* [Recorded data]
"""

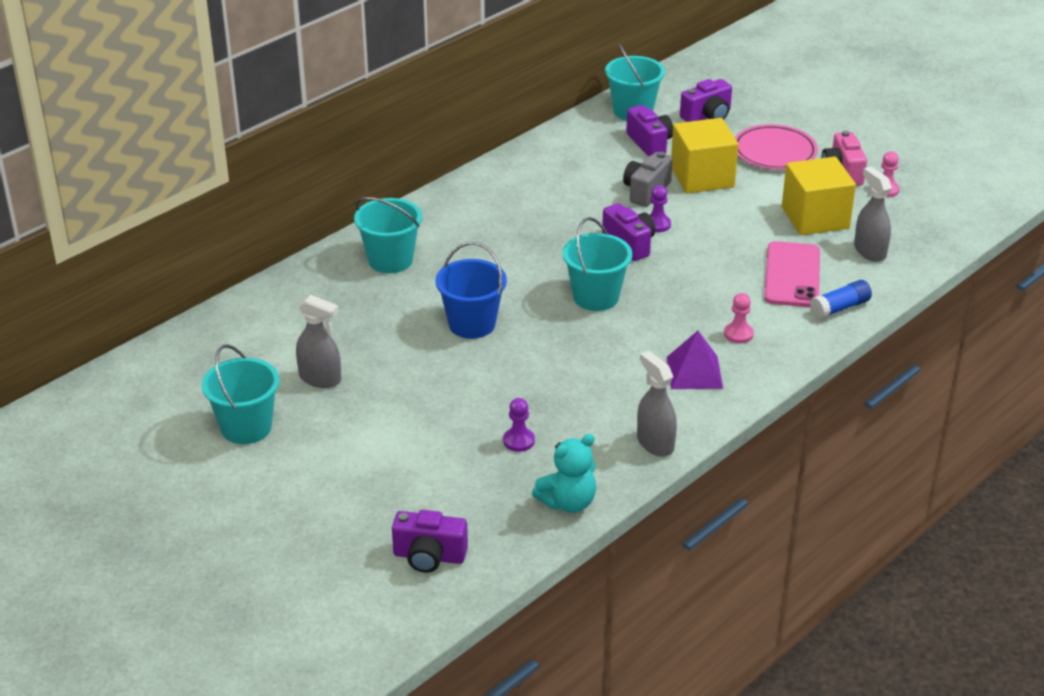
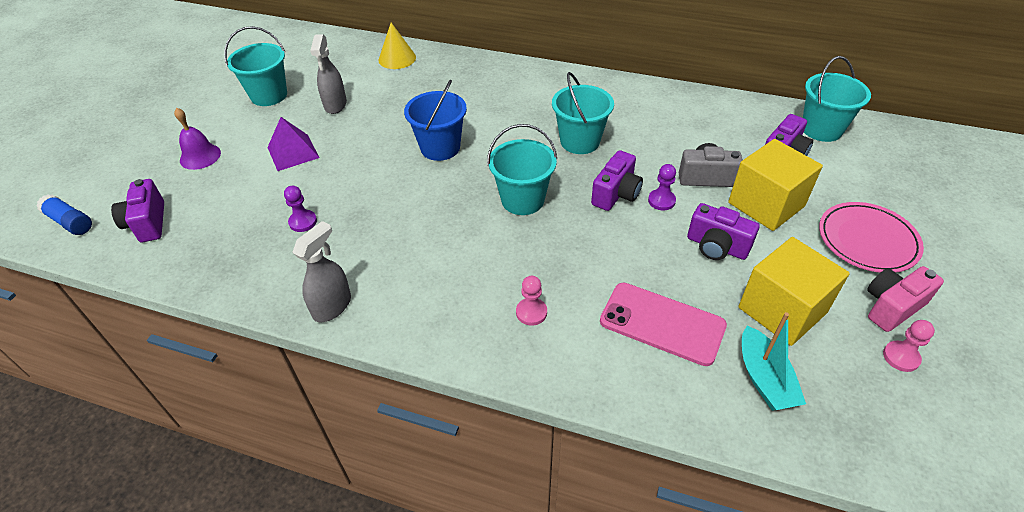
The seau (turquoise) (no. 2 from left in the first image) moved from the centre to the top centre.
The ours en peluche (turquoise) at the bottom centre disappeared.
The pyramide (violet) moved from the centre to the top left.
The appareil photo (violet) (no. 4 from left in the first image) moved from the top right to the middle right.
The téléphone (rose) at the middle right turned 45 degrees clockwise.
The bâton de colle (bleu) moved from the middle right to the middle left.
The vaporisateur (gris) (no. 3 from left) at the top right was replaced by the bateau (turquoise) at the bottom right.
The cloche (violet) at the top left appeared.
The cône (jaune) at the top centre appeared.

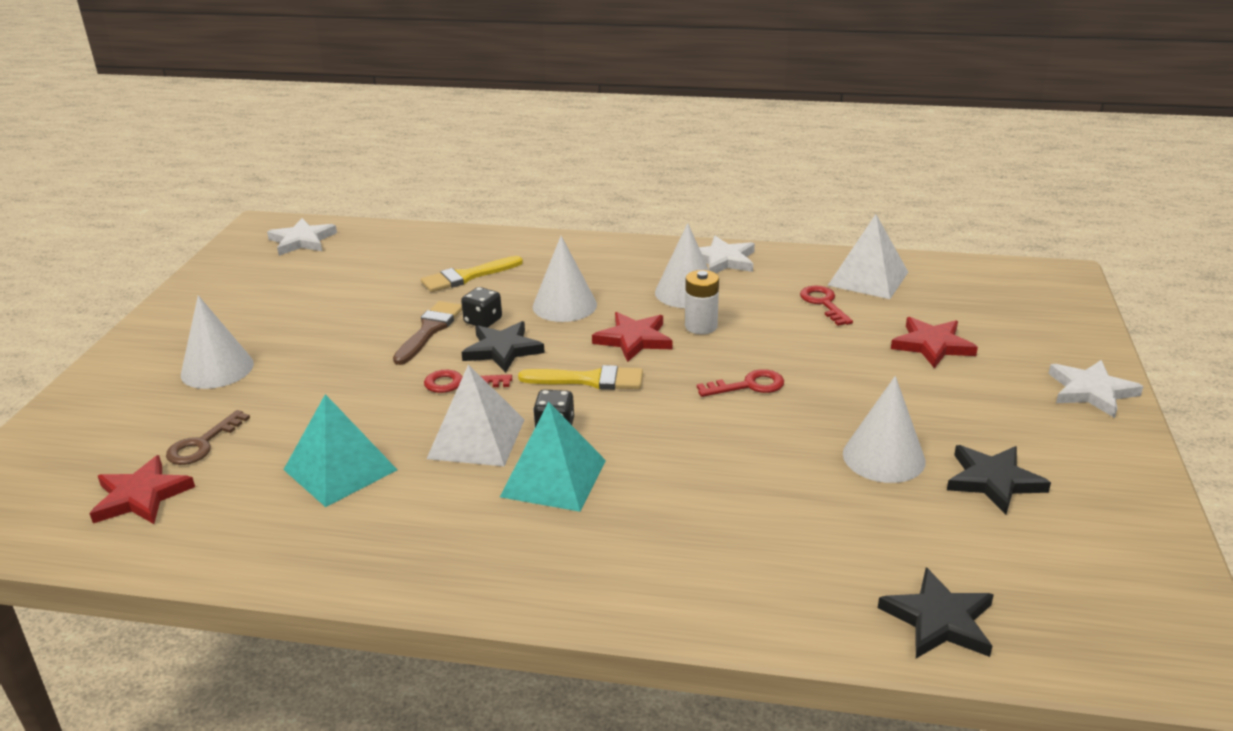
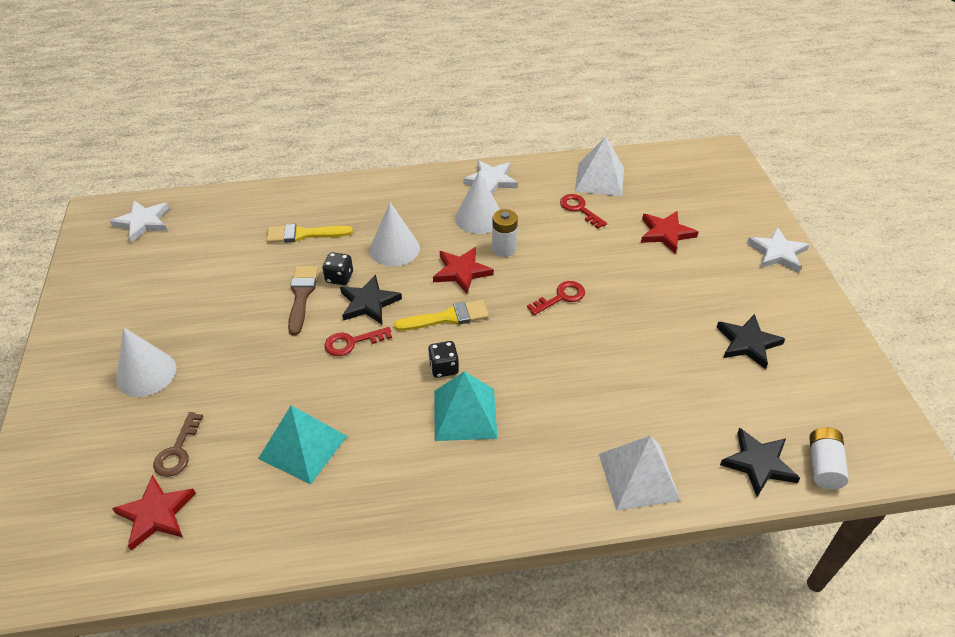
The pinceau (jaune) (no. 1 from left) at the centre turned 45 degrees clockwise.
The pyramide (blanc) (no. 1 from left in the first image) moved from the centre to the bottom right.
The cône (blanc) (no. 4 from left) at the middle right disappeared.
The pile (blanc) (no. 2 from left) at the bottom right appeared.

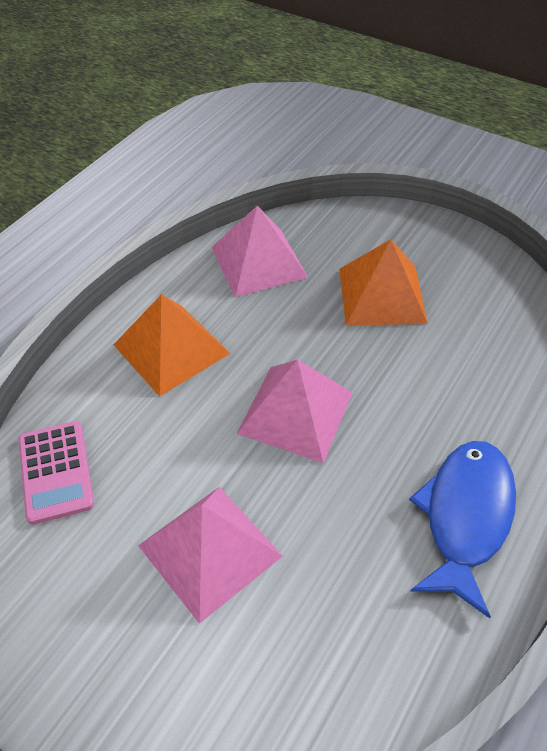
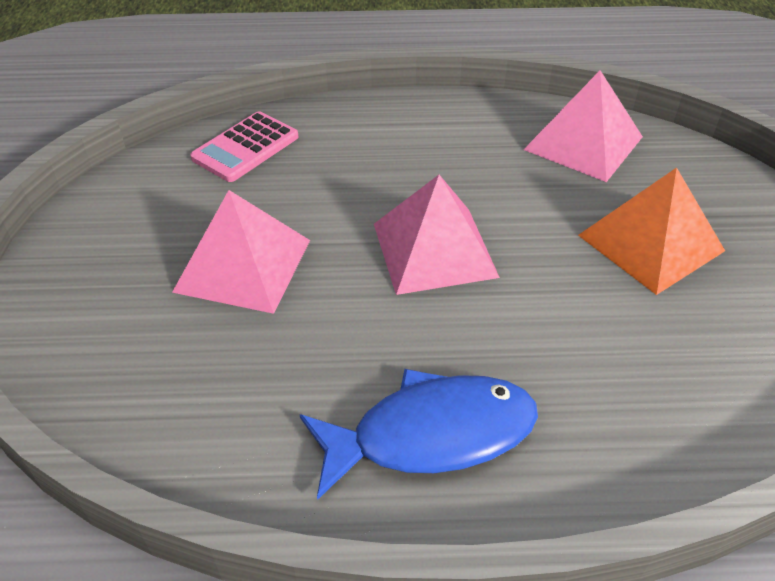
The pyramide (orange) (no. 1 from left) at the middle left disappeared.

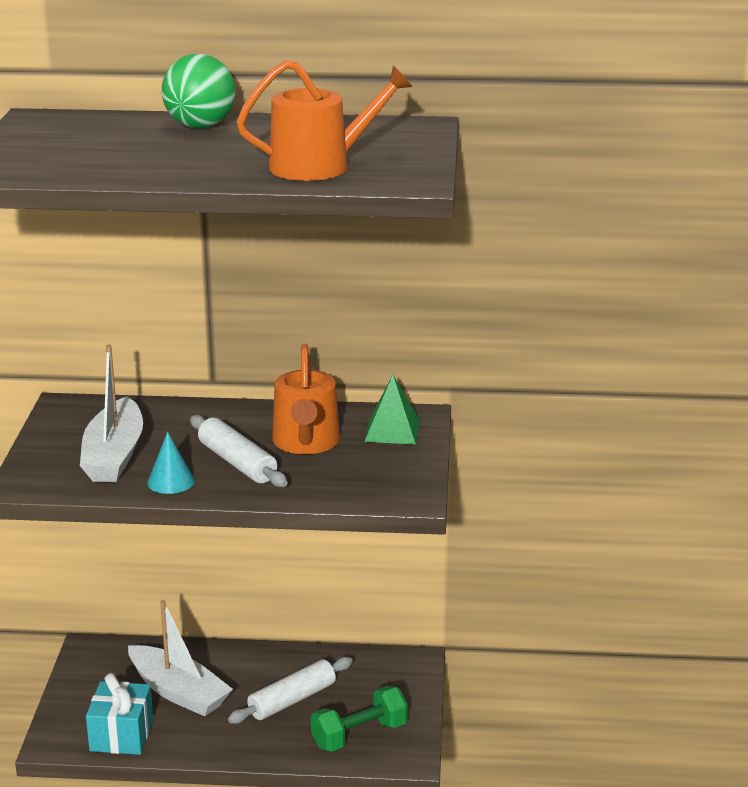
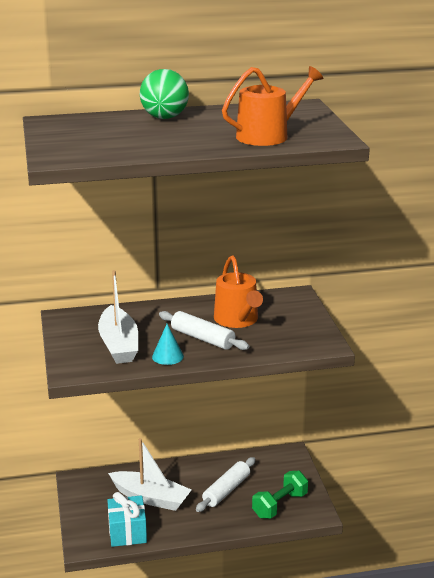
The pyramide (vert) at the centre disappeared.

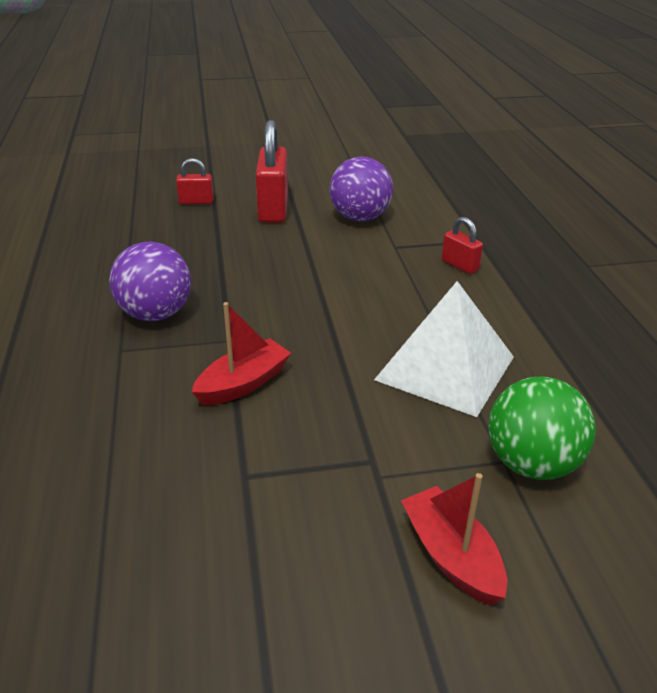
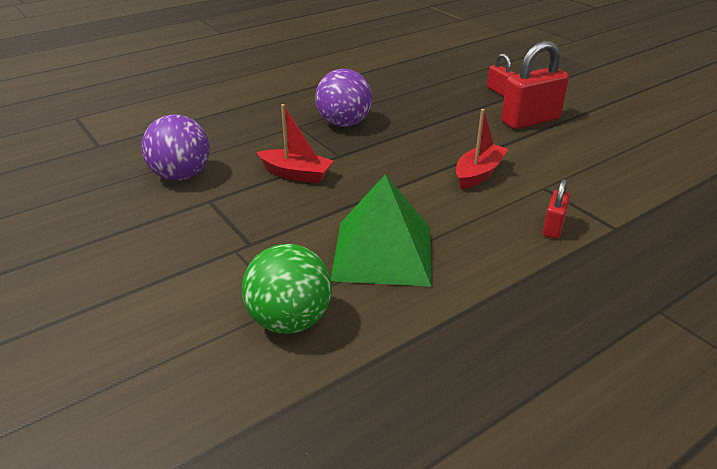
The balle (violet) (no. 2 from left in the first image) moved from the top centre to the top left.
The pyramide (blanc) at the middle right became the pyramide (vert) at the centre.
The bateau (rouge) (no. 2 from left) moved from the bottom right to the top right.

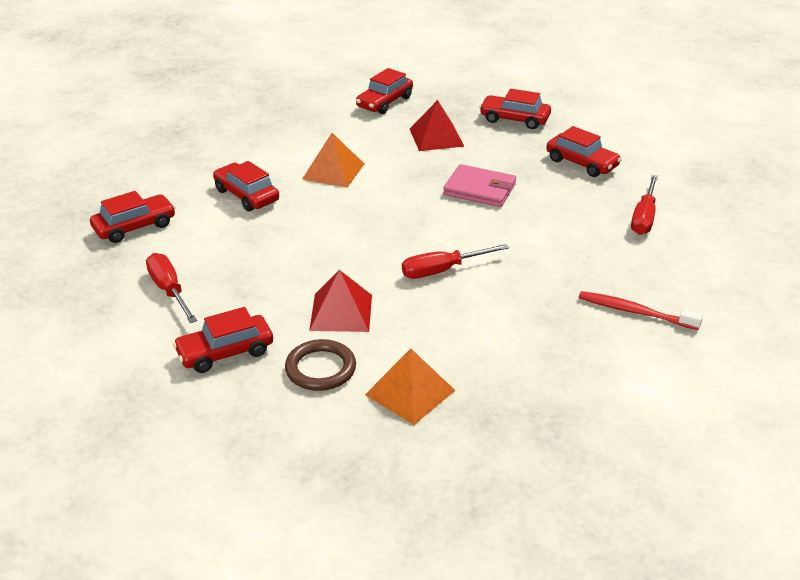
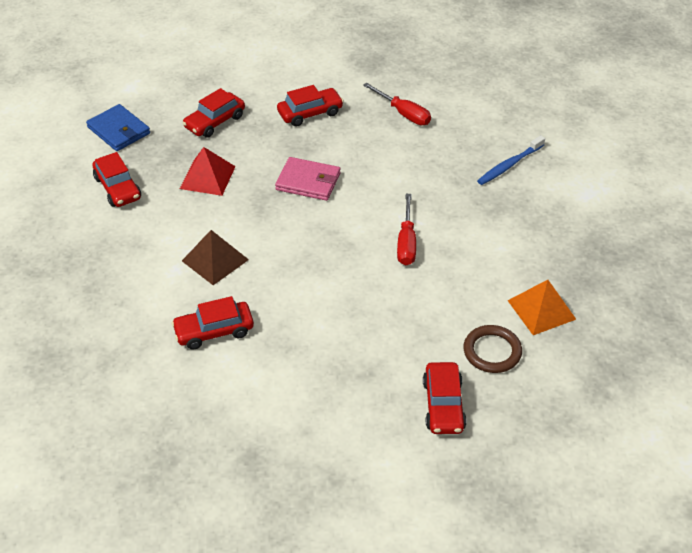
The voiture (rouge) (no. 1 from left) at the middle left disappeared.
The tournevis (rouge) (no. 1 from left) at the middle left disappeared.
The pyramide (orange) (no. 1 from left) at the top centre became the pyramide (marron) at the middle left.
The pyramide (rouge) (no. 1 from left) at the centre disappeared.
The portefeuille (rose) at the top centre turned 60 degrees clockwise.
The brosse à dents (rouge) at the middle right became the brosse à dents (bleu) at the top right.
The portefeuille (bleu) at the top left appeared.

"""

* [What you need to do]
From the records above, extract exactly and only the lines that begin at the line with "The appareil photo" and stop after the line with "The cloche (violet) at the top left appeared.".

* [Task output]
The appareil photo (violet) (no. 4 from left in the first image) moved from the top right to the middle right.
The téléphone (rose) at the middle right turned 45 degrees clockwise.
The bâton de colle (bleu) moved from the middle right to the middle left.
The vaporisateur (gris) (no. 3 from left) at the top right was replaced by the bateau (turquoise) at the bottom right.
The cloche (violet) at the top left appeared.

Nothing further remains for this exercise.